# Instructions for the task:
The requested output is every line from the one with "purple cylinder: 4 -> 2" through the last line below, printed exactly.

# The records:

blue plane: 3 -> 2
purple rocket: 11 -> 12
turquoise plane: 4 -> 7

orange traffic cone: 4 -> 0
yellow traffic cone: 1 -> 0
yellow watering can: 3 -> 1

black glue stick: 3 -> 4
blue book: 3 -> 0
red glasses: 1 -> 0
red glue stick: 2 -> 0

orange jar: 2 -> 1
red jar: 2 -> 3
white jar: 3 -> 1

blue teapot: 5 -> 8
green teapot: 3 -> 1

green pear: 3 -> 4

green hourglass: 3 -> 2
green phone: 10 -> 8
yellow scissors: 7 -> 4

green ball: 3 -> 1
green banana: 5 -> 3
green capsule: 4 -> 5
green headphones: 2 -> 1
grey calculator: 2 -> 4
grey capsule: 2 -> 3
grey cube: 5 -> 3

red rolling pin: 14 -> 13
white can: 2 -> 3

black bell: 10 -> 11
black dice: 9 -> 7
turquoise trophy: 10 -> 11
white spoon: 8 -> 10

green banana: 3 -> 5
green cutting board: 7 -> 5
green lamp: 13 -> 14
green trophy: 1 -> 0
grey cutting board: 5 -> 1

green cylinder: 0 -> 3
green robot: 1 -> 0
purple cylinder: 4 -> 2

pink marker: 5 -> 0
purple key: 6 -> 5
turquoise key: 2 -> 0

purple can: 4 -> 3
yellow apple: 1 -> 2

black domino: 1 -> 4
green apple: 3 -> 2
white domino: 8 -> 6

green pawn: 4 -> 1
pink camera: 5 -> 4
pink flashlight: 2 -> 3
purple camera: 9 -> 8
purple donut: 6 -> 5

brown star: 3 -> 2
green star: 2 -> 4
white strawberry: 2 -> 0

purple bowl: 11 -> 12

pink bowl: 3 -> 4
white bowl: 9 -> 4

# Reply:
purple cylinder: 4 -> 2

pink marker: 5 -> 0
purple key: 6 -> 5
turquoise key: 2 -> 0

purple can: 4 -> 3
yellow apple: 1 -> 2

black domino: 1 -> 4
green apple: 3 -> 2
white domino: 8 -> 6

green pawn: 4 -> 1
pink camera: 5 -> 4
pink flashlight: 2 -> 3
purple camera: 9 -> 8
purple donut: 6 -> 5

brown star: 3 -> 2
green star: 2 -> 4
white strawberry: 2 -> 0

purple bowl: 11 -> 12

pink bowl: 3 -> 4
white bowl: 9 -> 4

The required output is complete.